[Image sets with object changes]
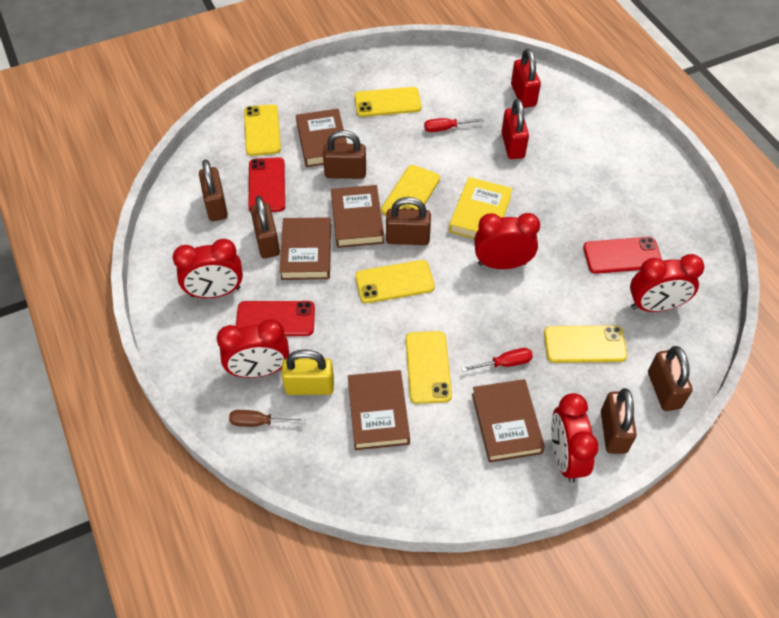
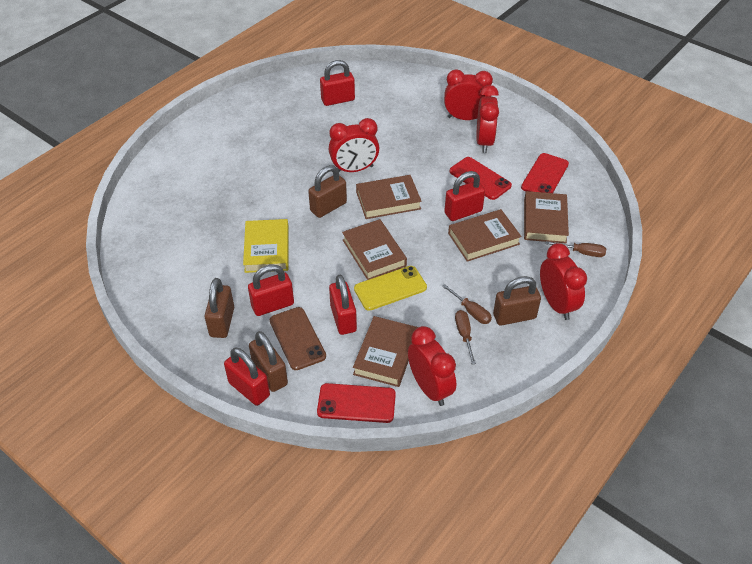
brown padlock: 6 -> 4
brown phone: 0 -> 1
brown screwdriver: 1 -> 3
red padlock: 2 -> 5
red screwdriver: 2 -> 0
yellow padlock: 1 -> 0
yellow phone: 6 -> 1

- Exercise aim -
Could you repeat the entries word for word, skipping the pictures they contain?

- Answer to this problem -
brown padlock: 6 -> 4
brown phone: 0 -> 1
brown screwdriver: 1 -> 3
red padlock: 2 -> 5
red screwdriver: 2 -> 0
yellow padlock: 1 -> 0
yellow phone: 6 -> 1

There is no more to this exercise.